Before and after images:
========
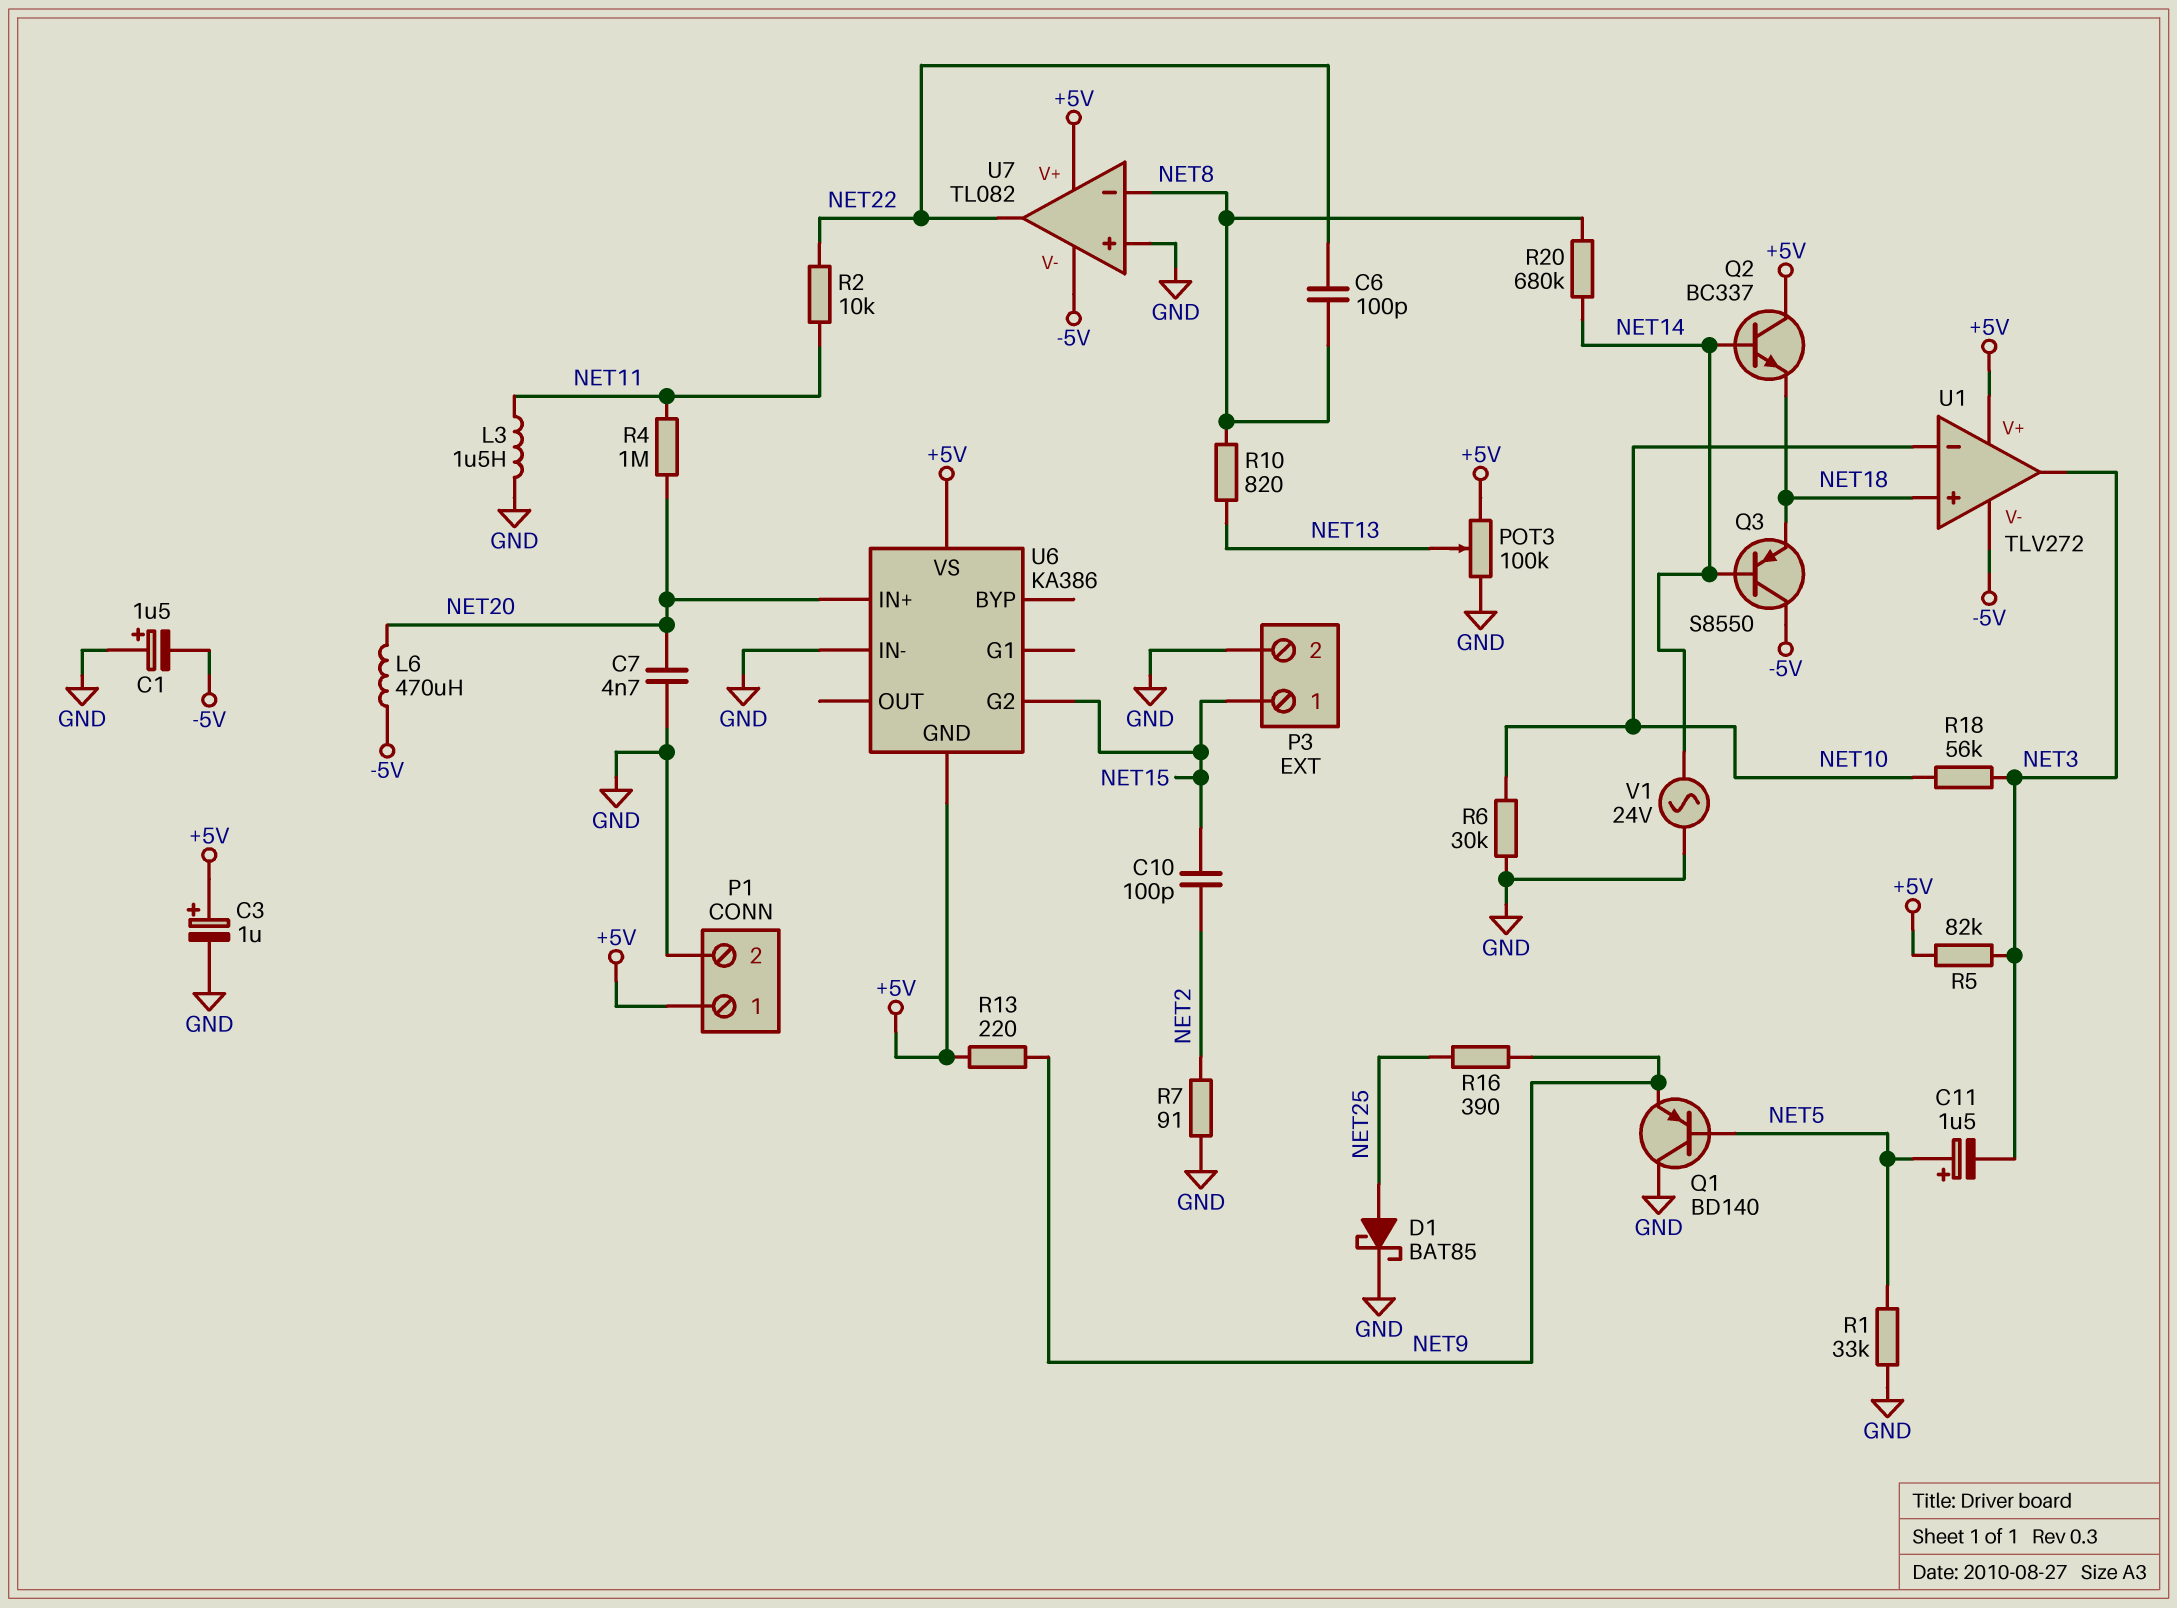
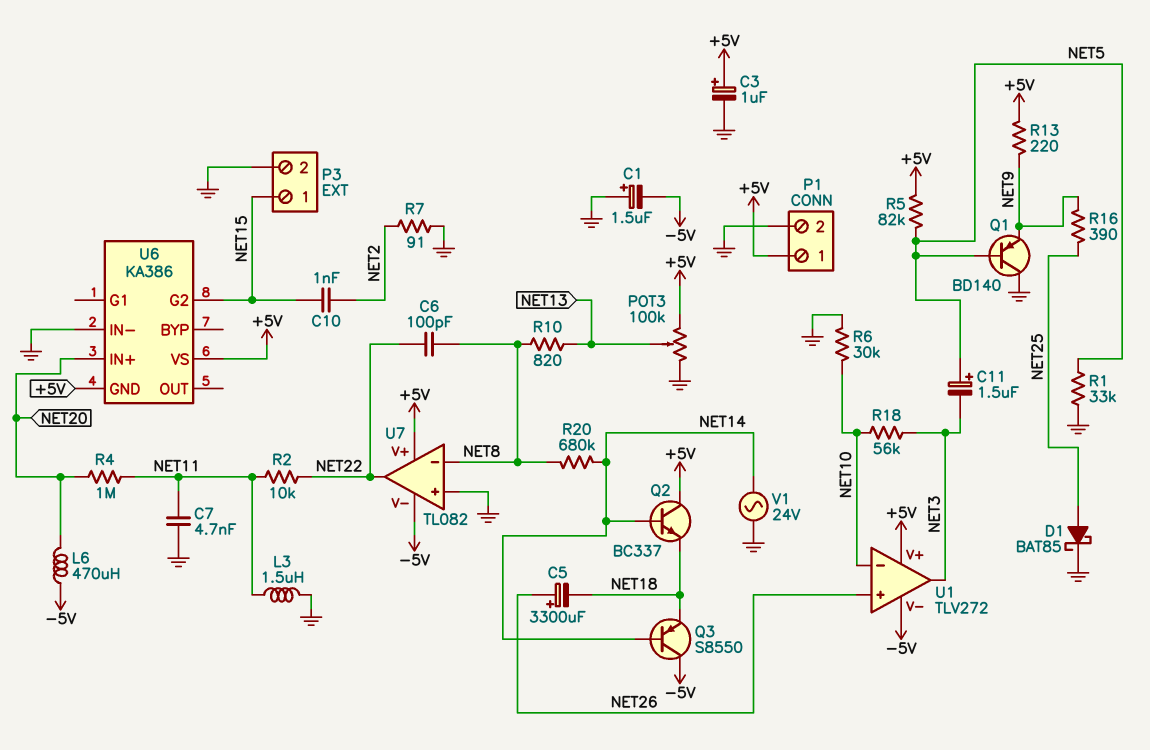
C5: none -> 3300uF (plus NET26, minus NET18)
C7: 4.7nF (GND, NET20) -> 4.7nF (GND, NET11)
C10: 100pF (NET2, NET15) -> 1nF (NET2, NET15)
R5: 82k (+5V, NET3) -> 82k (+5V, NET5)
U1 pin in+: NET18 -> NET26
========
What you need to do -
What you output must match the data exactly, apart from the pictures, which are left out.

Answer to this problem -
C5: none -> 3300uF (plus NET26, minus NET18)
C7: 4.7nF (GND, NET20) -> 4.7nF (GND, NET11)
C10: 100pF (NET2, NET15) -> 1nF (NET2, NET15)
R5: 82k (+5V, NET3) -> 82k (+5V, NET5)
U1 pin in+: NET18 -> NET26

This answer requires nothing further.